• STATED EXERCISE: Find every line in the items below that contains the word "black", and copy each of those lines in full. The match is case-sensitive.

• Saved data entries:
◇ ◇ ◇ ◇

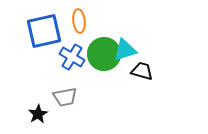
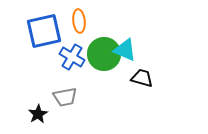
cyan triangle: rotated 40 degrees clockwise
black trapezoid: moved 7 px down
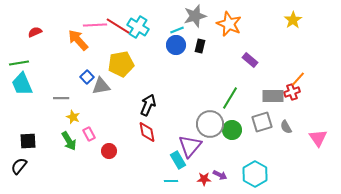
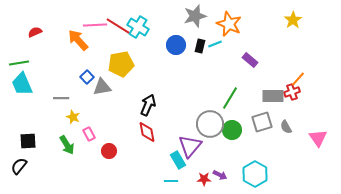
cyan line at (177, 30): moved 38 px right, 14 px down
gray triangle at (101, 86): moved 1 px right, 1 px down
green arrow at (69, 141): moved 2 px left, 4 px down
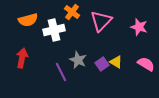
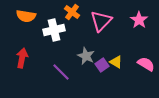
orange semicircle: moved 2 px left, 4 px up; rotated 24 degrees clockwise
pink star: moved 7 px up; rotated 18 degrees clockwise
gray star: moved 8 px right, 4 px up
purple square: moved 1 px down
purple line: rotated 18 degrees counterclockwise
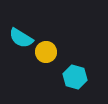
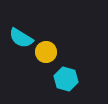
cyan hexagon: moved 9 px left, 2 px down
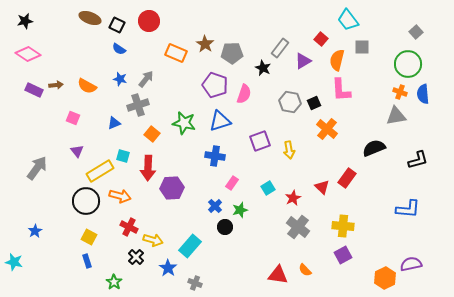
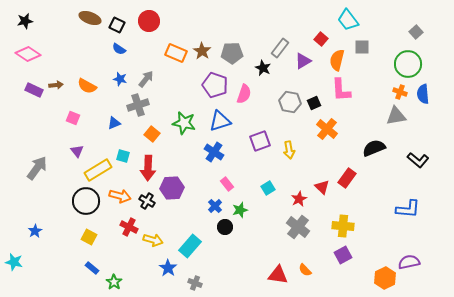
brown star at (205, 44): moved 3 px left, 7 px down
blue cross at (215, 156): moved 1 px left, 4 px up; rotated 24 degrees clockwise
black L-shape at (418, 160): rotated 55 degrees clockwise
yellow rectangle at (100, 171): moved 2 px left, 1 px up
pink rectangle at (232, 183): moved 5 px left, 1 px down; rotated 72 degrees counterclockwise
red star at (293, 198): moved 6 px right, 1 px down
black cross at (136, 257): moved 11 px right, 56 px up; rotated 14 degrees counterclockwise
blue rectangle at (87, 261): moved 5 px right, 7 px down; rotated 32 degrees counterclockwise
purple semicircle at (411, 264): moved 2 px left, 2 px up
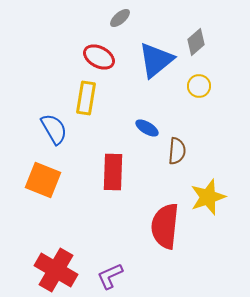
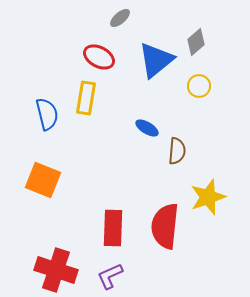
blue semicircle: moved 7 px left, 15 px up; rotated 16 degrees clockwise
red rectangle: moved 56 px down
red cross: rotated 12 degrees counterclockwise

◇ ◇ ◇ ◇

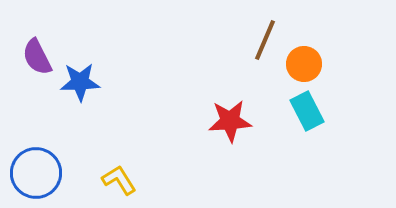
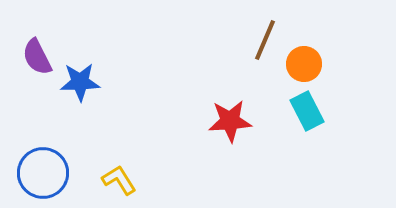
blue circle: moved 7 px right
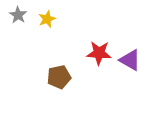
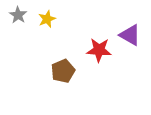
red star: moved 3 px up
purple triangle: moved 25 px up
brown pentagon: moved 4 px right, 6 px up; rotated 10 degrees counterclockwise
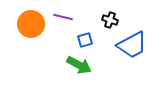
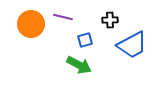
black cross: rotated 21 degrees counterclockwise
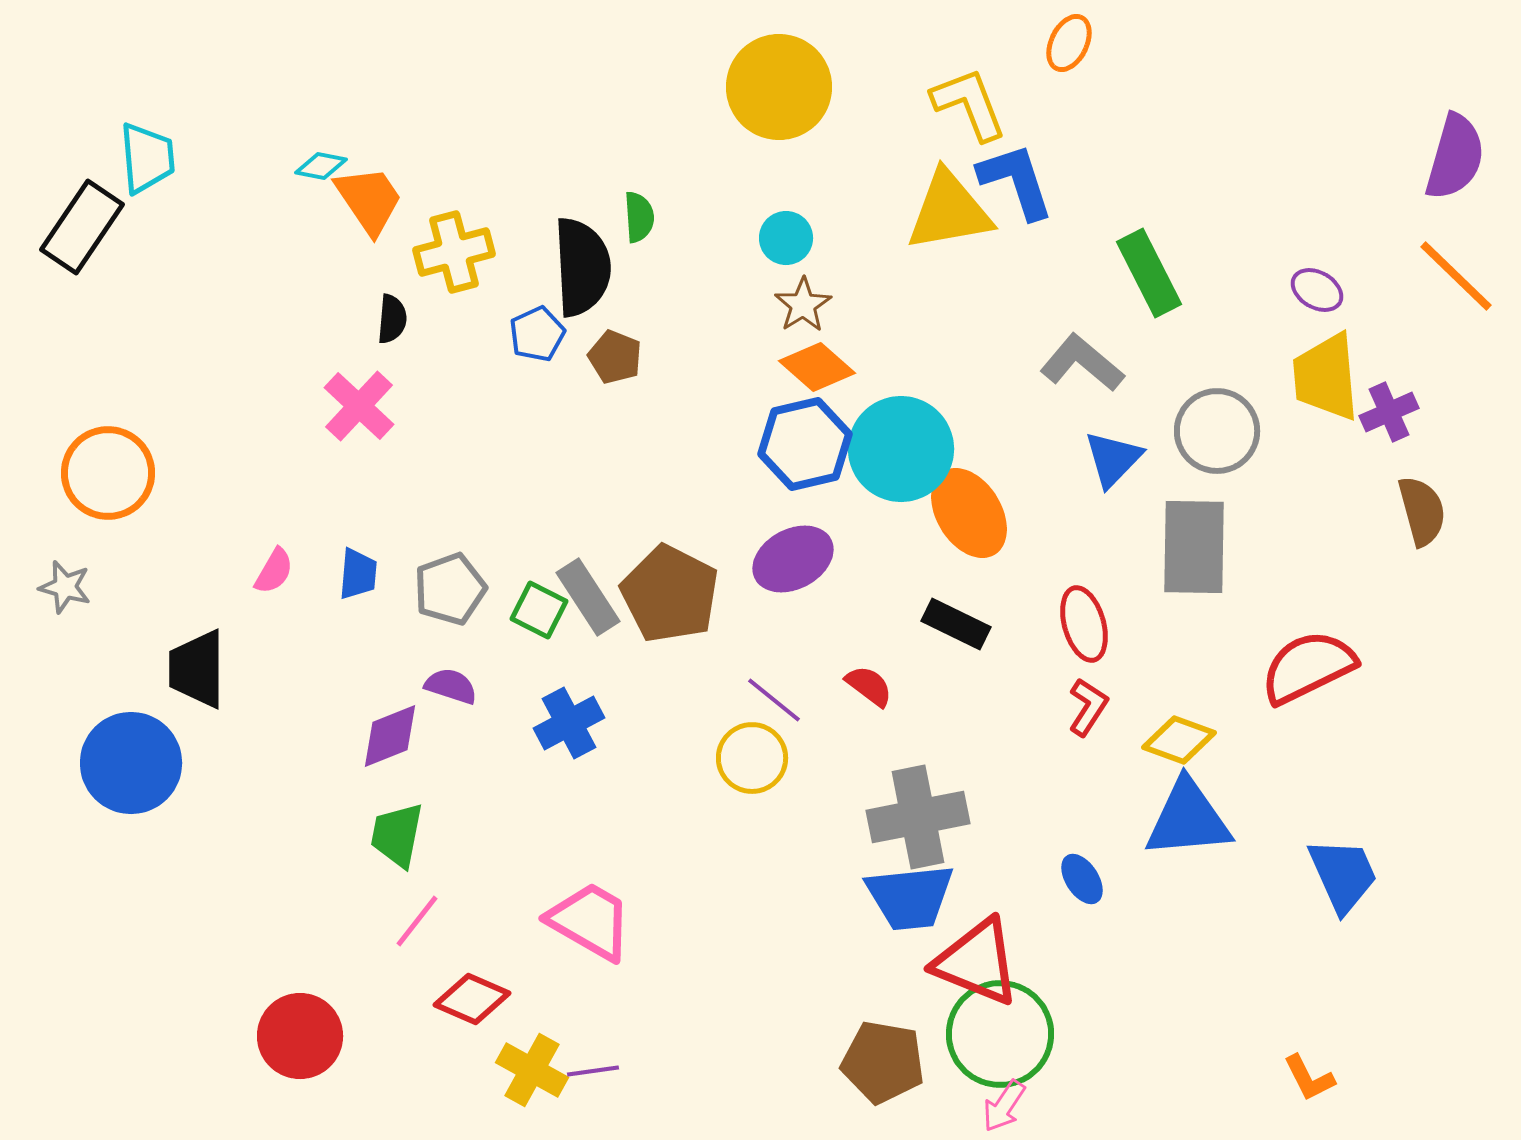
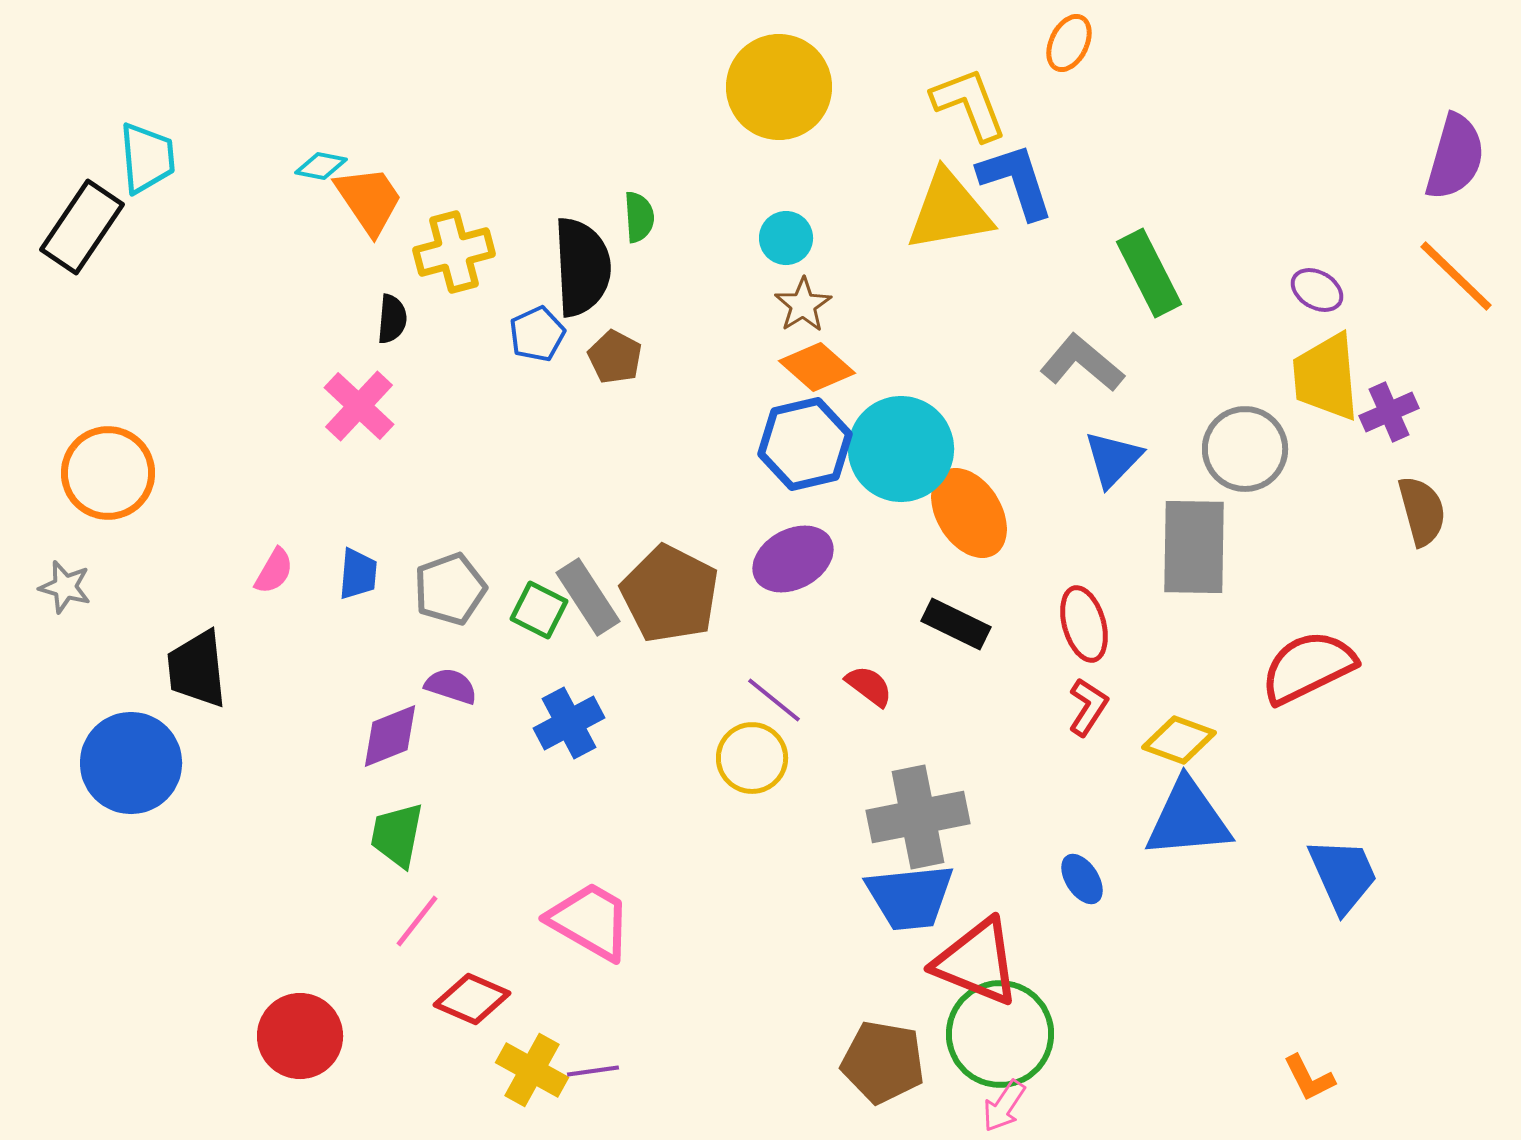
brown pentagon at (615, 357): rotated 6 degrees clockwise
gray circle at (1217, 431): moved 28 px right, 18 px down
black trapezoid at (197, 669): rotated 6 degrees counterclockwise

◇ ◇ ◇ ◇

• TASK RESPONSE:
black trapezoid: moved 7 px down
black L-shape at (418, 160): rotated 55 degrees clockwise
black cross at (136, 257): moved 11 px right, 56 px up; rotated 14 degrees counterclockwise
black cross: rotated 21 degrees counterclockwise
black trapezoid at (197, 669): rotated 6 degrees counterclockwise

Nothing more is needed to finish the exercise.